Work to complete
Look through the listing below and report the lines that have the word "none" in them.

Given data

◆ ◆ ◆ ◆ ◆ ◆ ◆

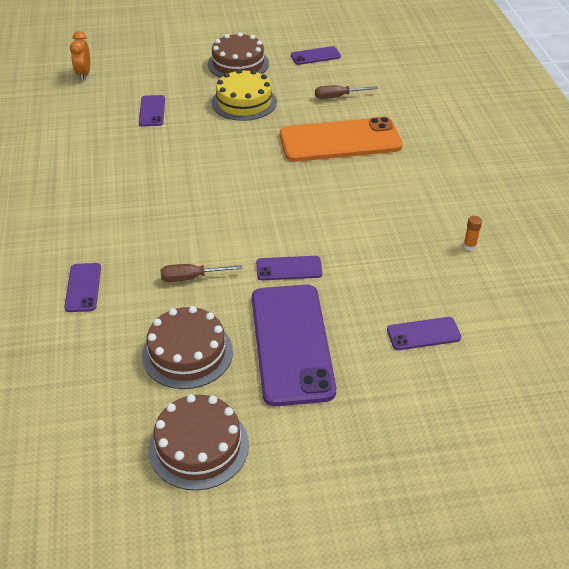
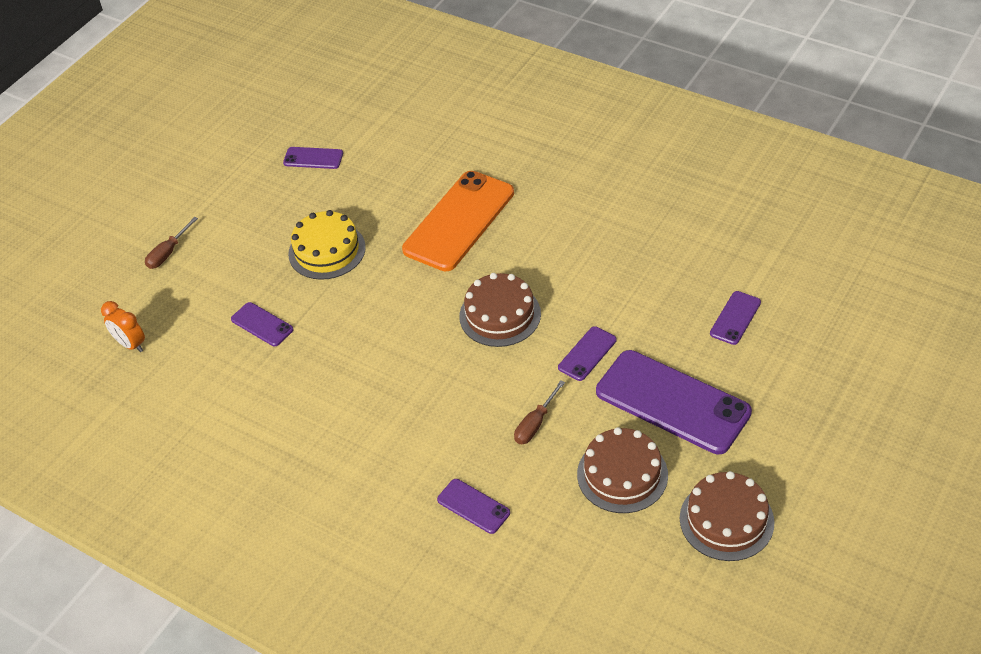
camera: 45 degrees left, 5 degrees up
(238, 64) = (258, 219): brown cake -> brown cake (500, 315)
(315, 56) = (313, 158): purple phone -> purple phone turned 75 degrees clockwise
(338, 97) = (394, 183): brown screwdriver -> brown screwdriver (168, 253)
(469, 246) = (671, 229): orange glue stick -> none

◆ ◆ ◆ ◆ ◆ ◆ ◆

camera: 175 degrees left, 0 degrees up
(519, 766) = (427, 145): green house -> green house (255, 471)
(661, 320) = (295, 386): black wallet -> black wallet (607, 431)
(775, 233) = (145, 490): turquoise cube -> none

◆ ◆ ◆ ◆ ◆ ◆ ◆

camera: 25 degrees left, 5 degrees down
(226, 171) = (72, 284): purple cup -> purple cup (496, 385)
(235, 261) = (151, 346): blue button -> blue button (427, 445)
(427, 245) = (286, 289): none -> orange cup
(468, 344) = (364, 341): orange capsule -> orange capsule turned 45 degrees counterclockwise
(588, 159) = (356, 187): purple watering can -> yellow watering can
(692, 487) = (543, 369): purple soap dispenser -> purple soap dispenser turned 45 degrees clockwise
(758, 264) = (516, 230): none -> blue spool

◆ ◆ ◆ ◆ ◆ ◆ ◆

Exercise solution
(469, 246) = (671, 229): orange glue stick -> none
(775, 233) = (145, 490): turquoise cube -> none
(427, 245) = (286, 289): none -> orange cup
(758, 264) = (516, 230): none -> blue spool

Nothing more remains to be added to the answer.